TASK PROMPT:
Please restate the records below verbatim, omitting every image they hold.

DATA SHOWN:

━━━━━━━━━━

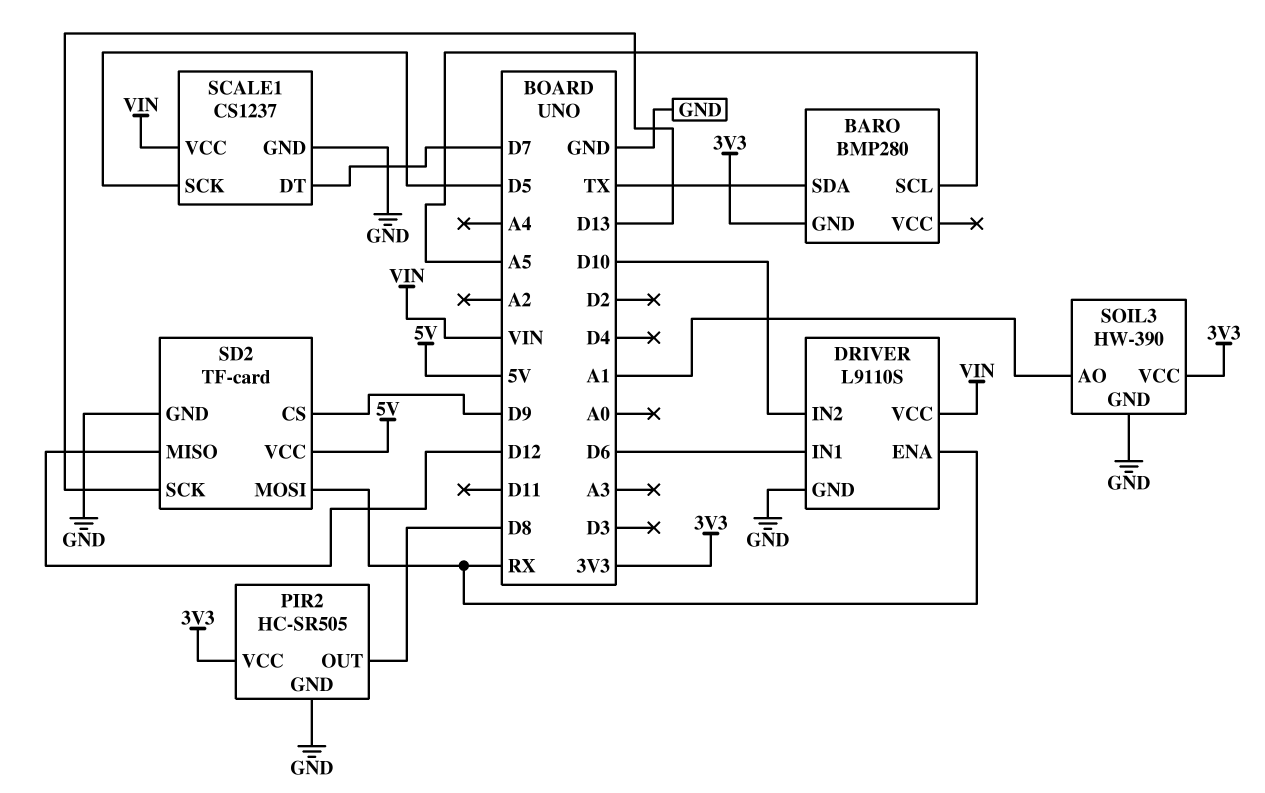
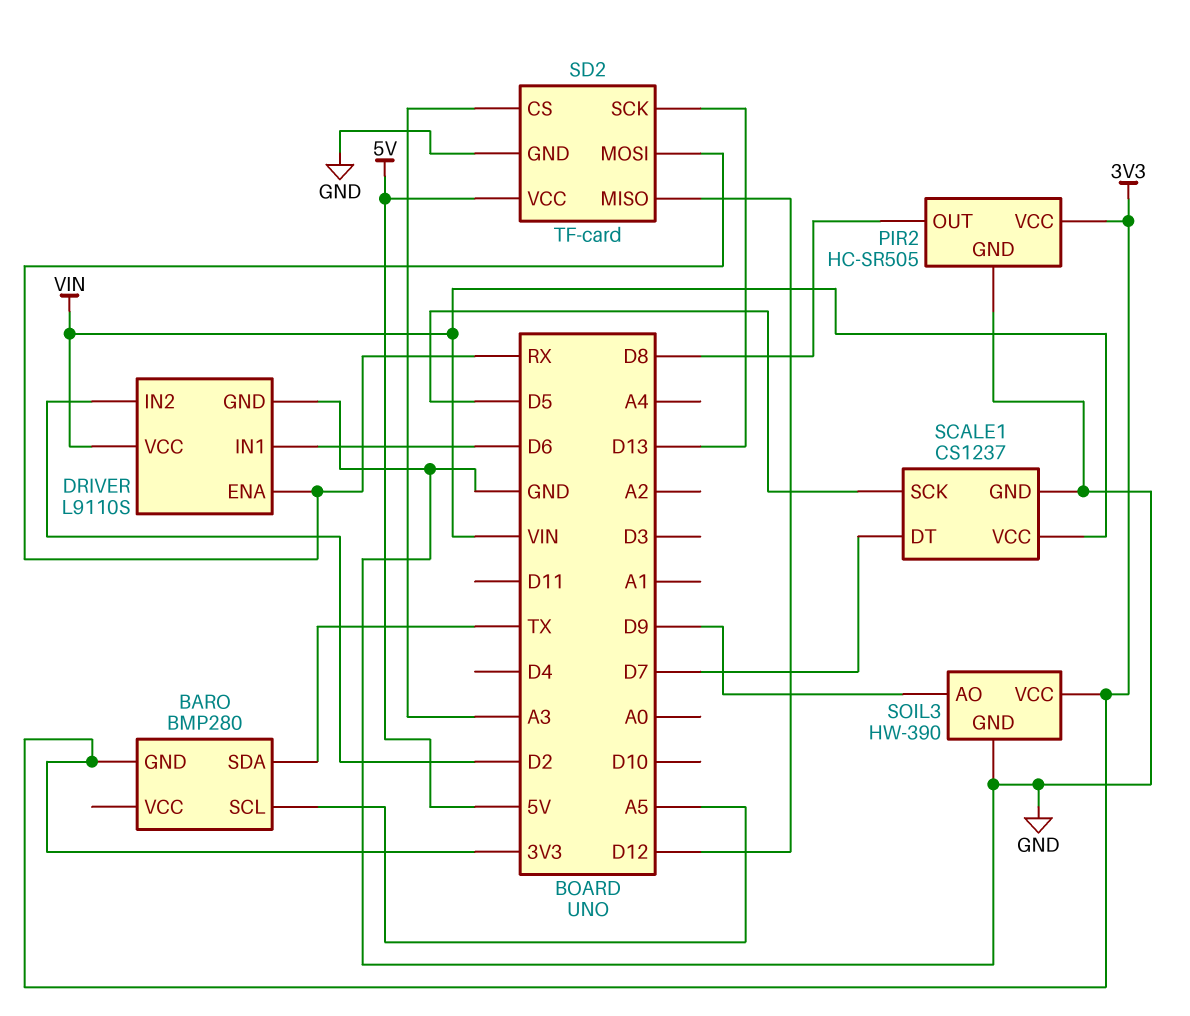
DRIVER pin IN2: D10 -> D2
SD2 pin CS: D9 -> A3
SOIL3 pin AO: A1 -> D9

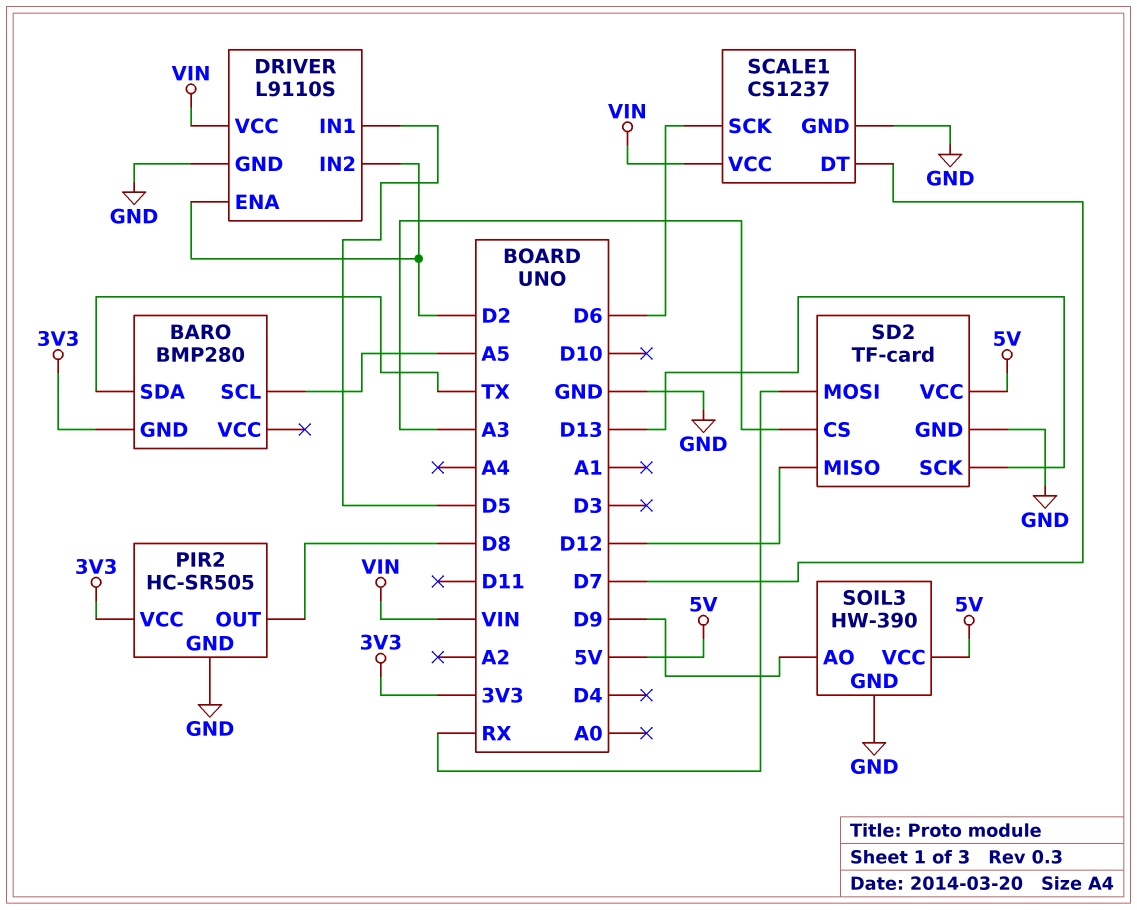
DRIVER pin ENA: RX -> D2
DRIVER pin IN1: D6 -> D5
SCALE1 pin SCK: D5 -> D6
SOIL3 pin VCC: 3V3 -> 5V

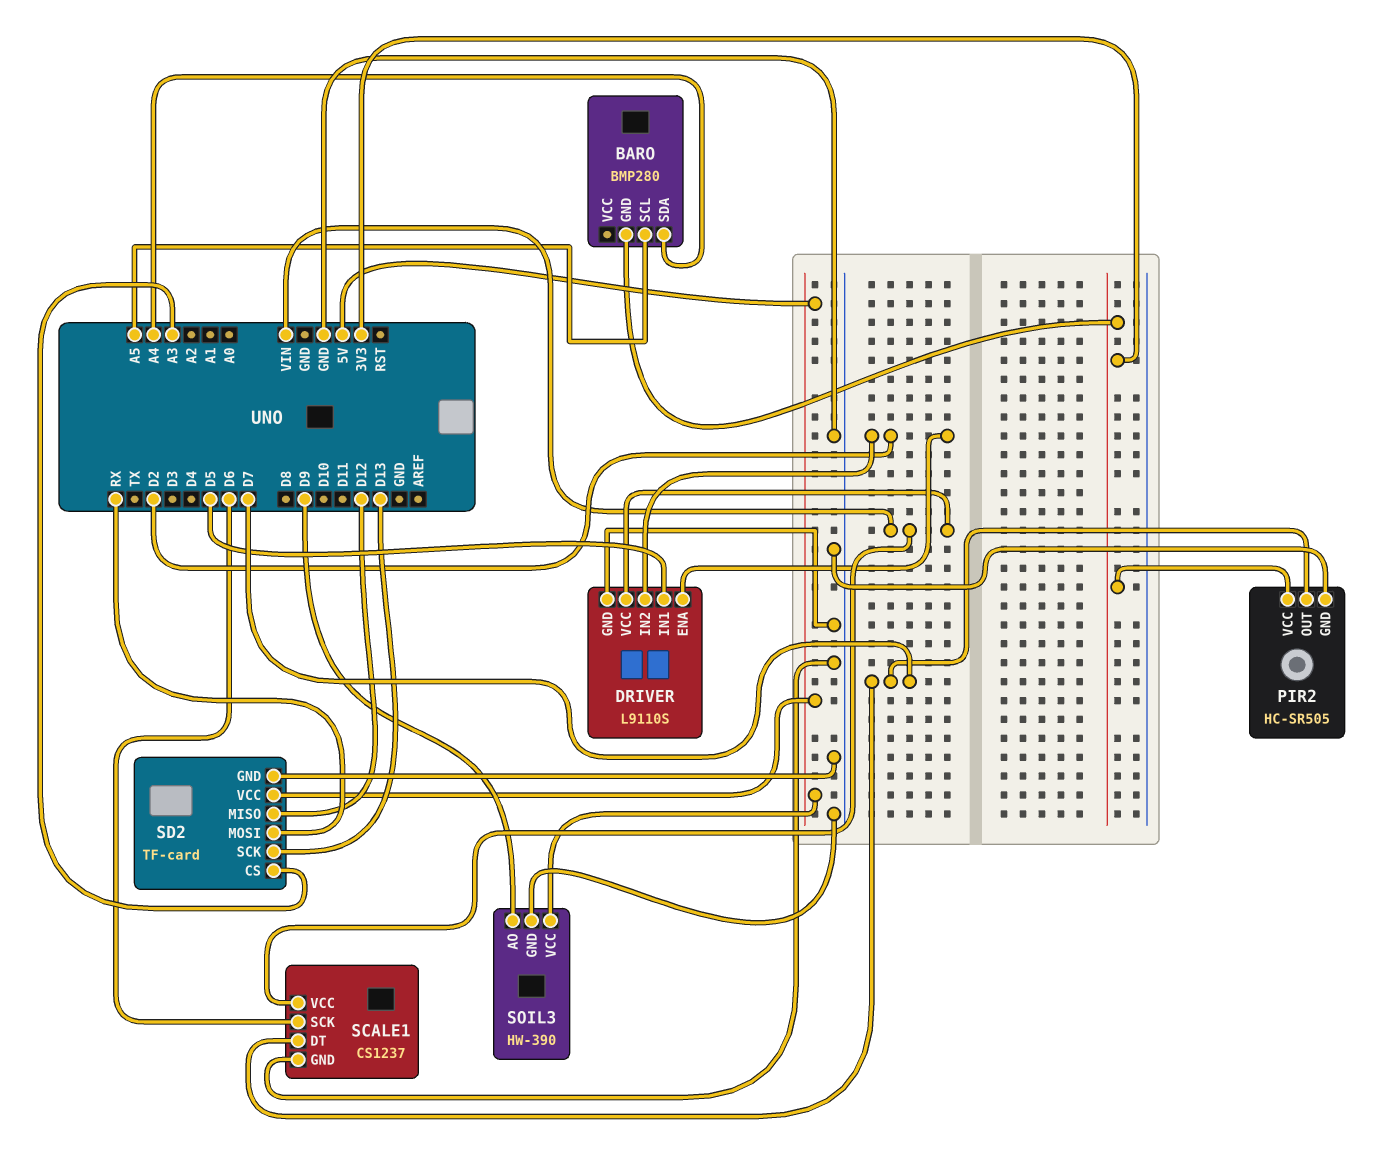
BARO pin SDA: TX -> A4
PIR2 pin OUT: D8 -> D7

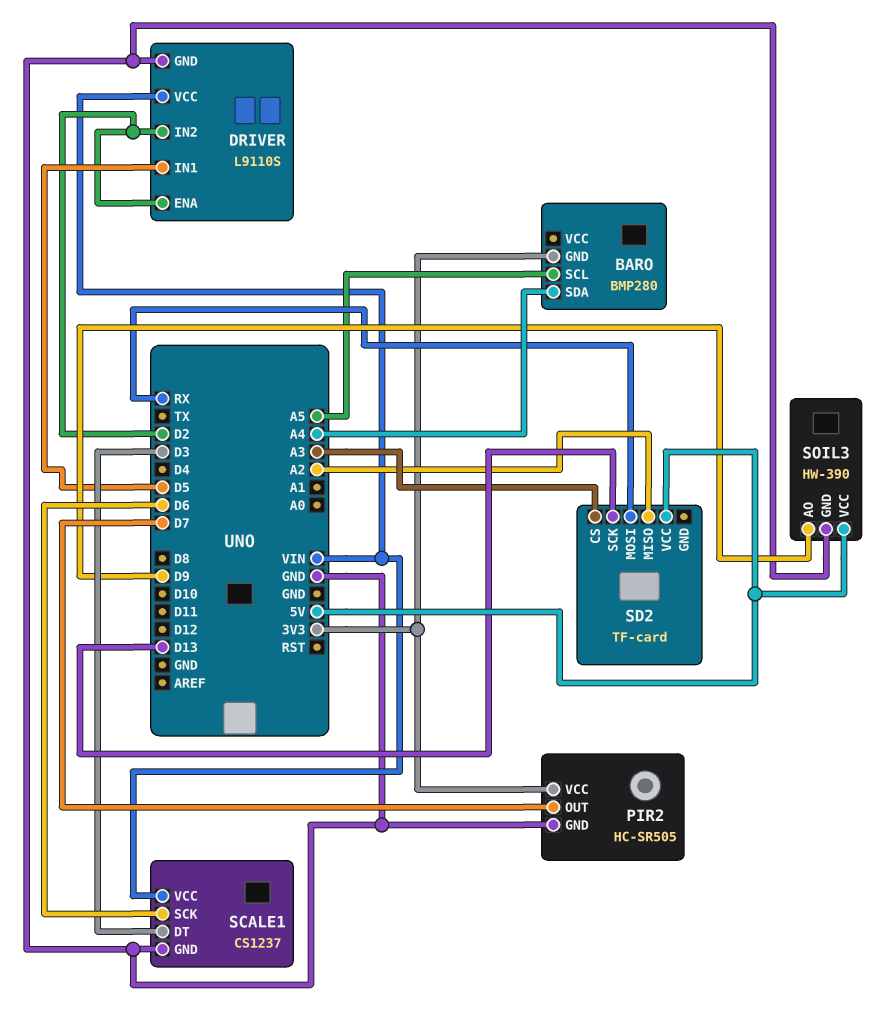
SCALE1 pin DT: D7 -> D3
SD2 pin GND: GND -> none
SD2 pin MISO: D12 -> A2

━━━━━━━━━━

SOLUTION TO THE PROBLEM:
DRIVER pin IN2: D10 -> D2
SD2 pin CS: D9 -> A3
SOIL3 pin AO: A1 -> D9

DRIVER pin ENA: RX -> D2
DRIVER pin IN1: D6 -> D5
SCALE1 pin SCK: D5 -> D6
SOIL3 pin VCC: 3V3 -> 5V

BARO pin SDA: TX -> A4
PIR2 pin OUT: D8 -> D7

SCALE1 pin DT: D7 -> D3
SD2 pin GND: GND -> none
SD2 pin MISO: D12 -> A2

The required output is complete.